*** DATA PROVIDED Section Begins ***

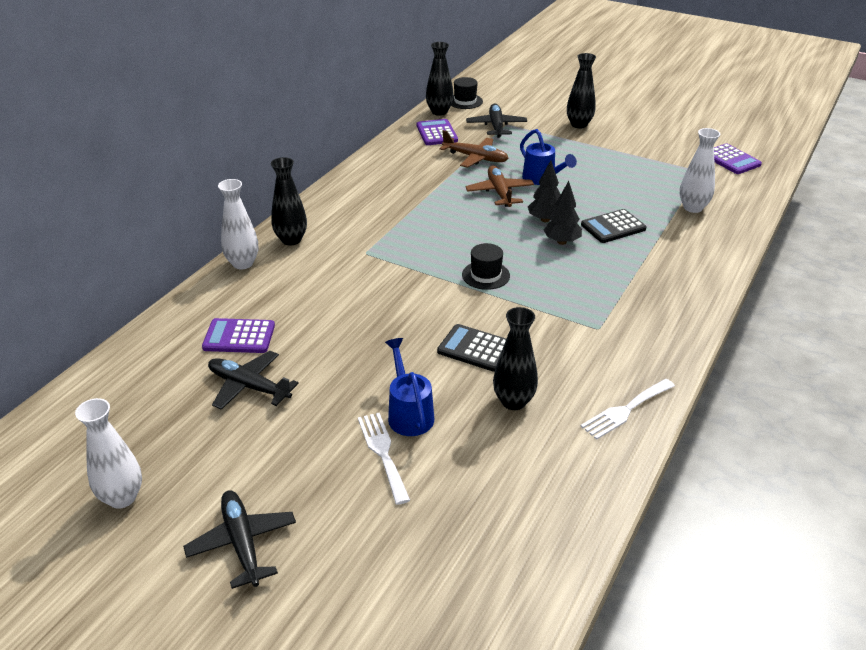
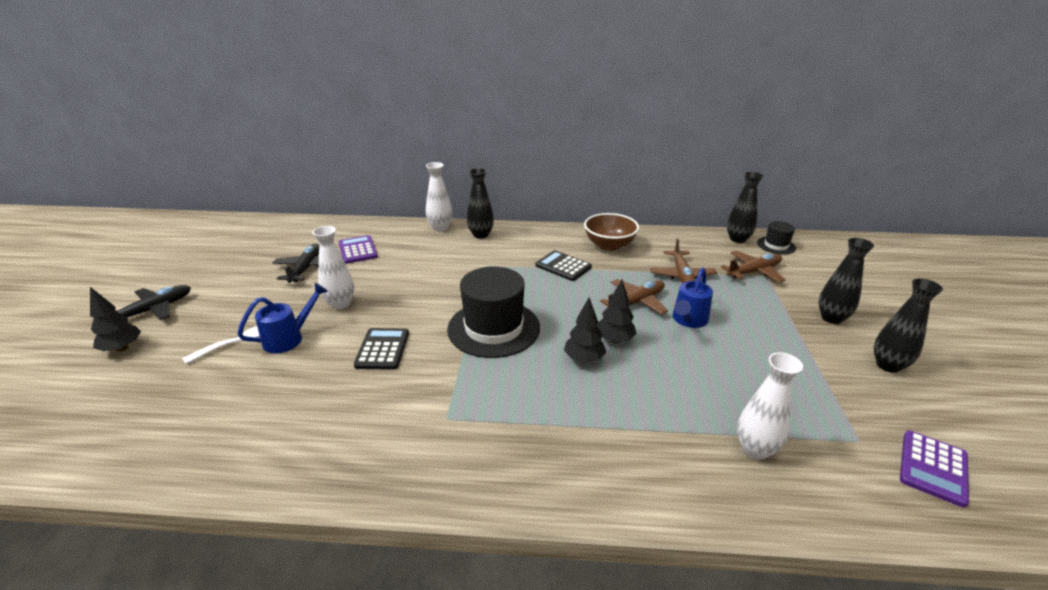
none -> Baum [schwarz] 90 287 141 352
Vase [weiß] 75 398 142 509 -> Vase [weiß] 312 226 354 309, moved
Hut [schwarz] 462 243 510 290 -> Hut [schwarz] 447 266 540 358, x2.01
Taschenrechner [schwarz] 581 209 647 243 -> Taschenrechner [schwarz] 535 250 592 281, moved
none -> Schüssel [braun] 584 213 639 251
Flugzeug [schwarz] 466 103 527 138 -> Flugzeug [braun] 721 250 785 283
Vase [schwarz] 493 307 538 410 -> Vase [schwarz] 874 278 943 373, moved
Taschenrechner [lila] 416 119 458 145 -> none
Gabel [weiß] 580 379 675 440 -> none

*** DATA PROVIDED Section Ends ***
*** DATA PROVIDED Section Begins ***

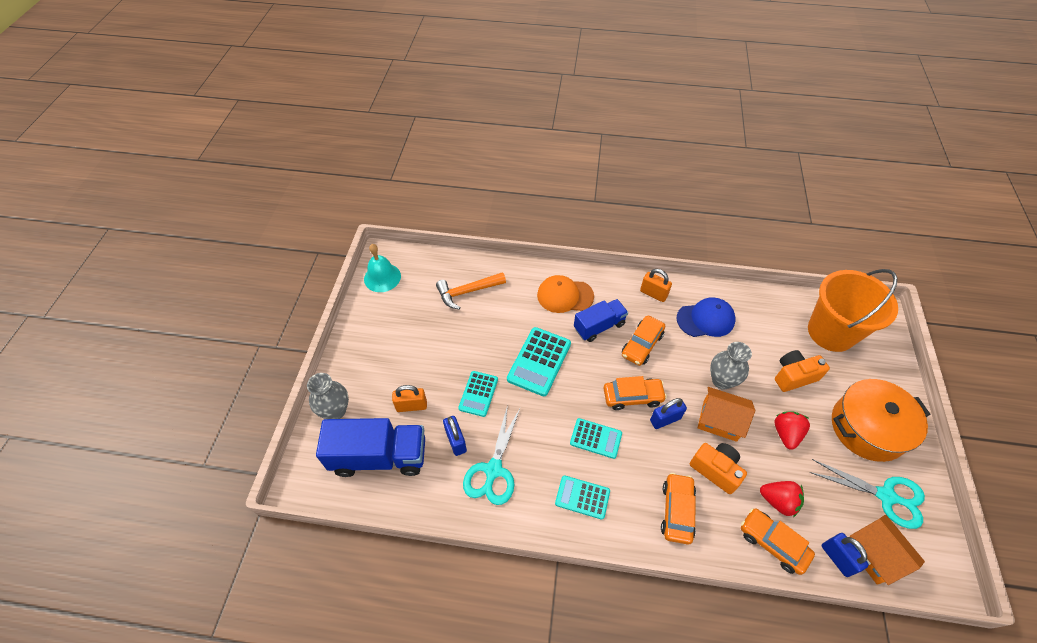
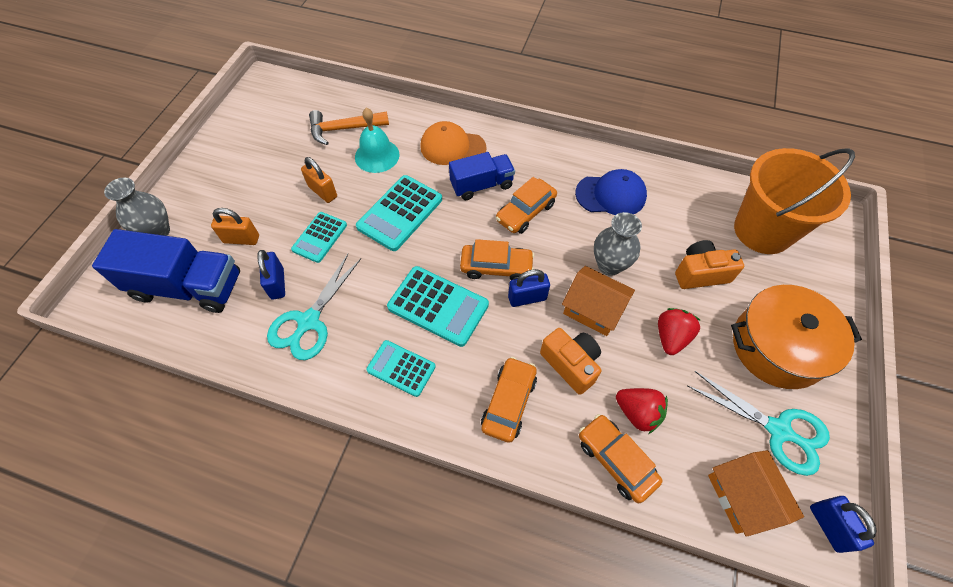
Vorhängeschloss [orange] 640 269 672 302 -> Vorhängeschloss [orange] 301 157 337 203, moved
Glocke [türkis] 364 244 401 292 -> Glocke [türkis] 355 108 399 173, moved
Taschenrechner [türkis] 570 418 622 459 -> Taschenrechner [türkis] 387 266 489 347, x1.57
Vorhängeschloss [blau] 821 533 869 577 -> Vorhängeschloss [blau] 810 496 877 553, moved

*** DATA PROVIDED Section Ends ***

◆ TASK PROMPT
Beginning with the line that has "Taschenrechner [schwarz] 581" and ending with the line that has "Gabel [weiß] 580 379 675 440 -> none", set down the lines above exactly and include no others.

◆ EXERCISE RESPONSE
Taschenrechner [schwarz] 581 209 647 243 -> Taschenrechner [schwarz] 535 250 592 281, moved
none -> Schüssel [braun] 584 213 639 251
Flugzeug [schwarz] 466 103 527 138 -> Flugzeug [braun] 721 250 785 283
Vase [schwarz] 493 307 538 410 -> Vase [schwarz] 874 278 943 373, moved
Taschenrechner [lila] 416 119 458 145 -> none
Gabel [weiß] 580 379 675 440 -> none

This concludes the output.